§ **WHAT IS BEING ASKED**: Set down only what runs from the line containing "black 1x1 brick [677,292,759,392]" through the last line of the data, exactly as it reads.

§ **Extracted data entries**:
▽
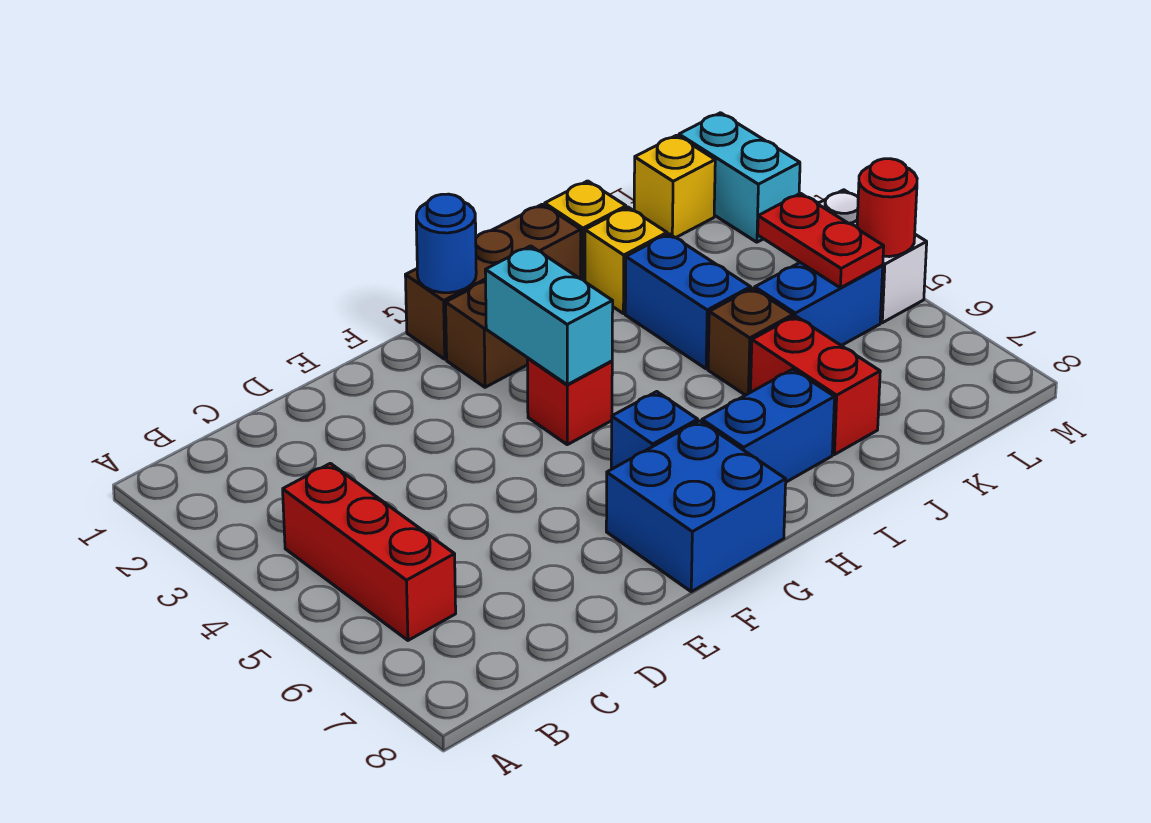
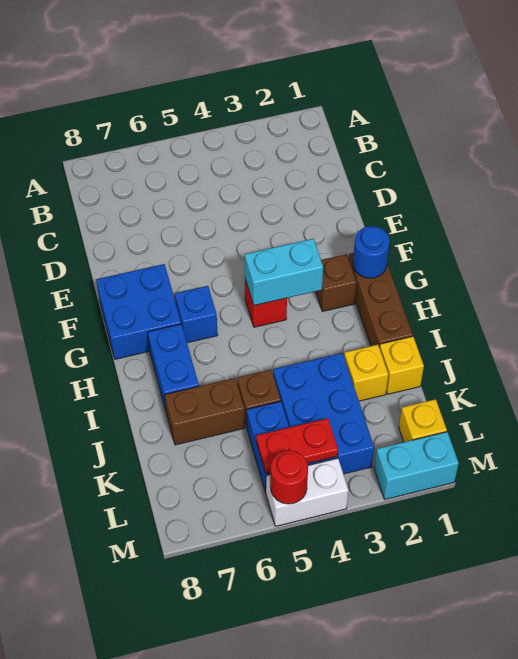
red 1x3 brick [283,463,456,640] -> none
blue 1x2 brick [625,234,751,369] -> blue 2x3 brick [273,353,374,474]
red 1x2 brick [751,316,880,455] -> brown 1x2 brick [165,378,245,445]

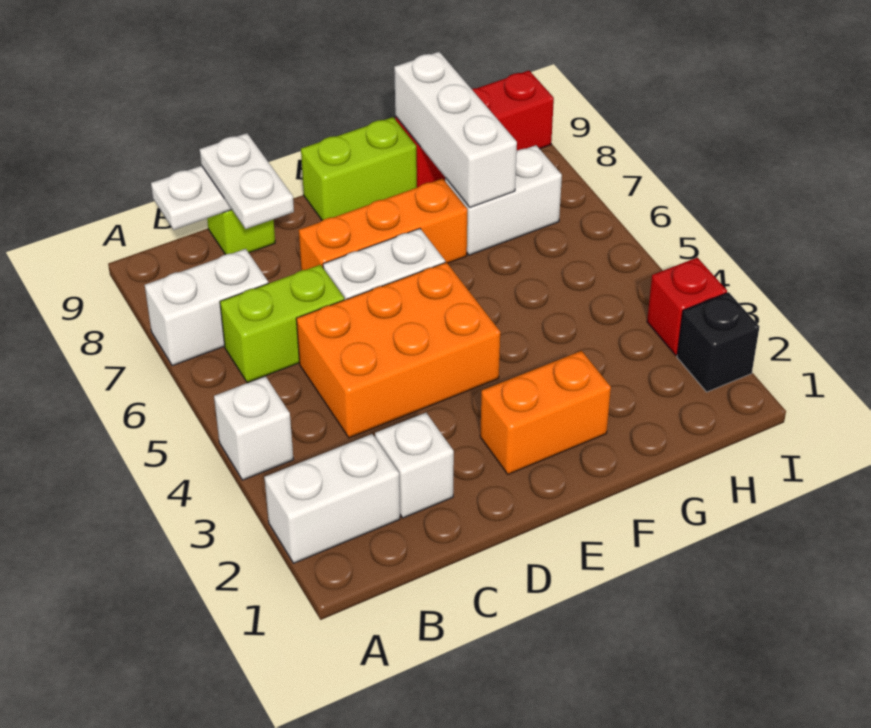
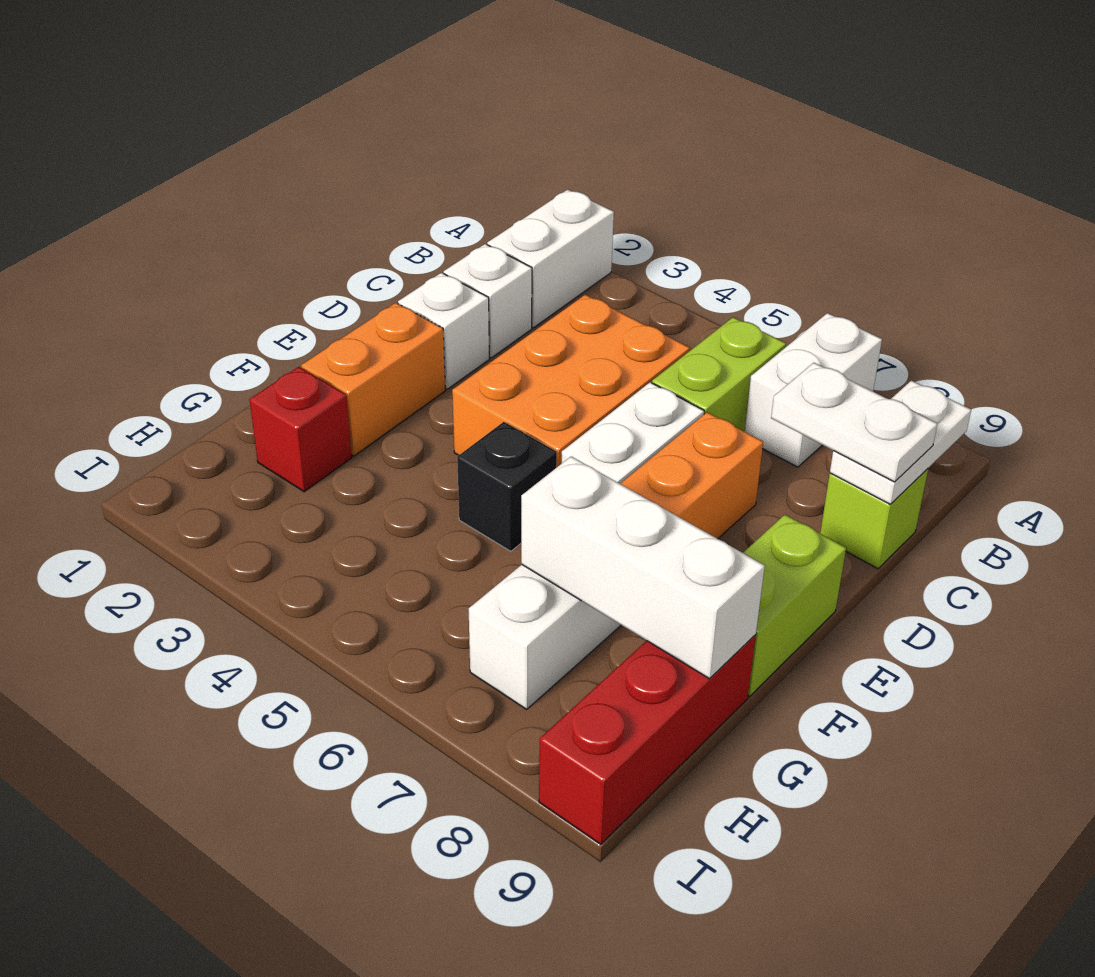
white 1x1 brick [214,376,294,480] -> white 1x1 brick moved to [398,273,489,389]
black 1x1 brick [677,292,759,392] -> black 1x1 brick moved to [457,422,557,551]
red 1x1 brick [647,257,727,355] -> red 1x1 brick moved to [249,367,352,492]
△
§ **WRITTEN RESPONSE**:
black 1x1 brick [677,292,759,392] -> black 1x1 brick moved to [457,422,557,551]
red 1x1 brick [647,257,727,355] -> red 1x1 brick moved to [249,367,352,492]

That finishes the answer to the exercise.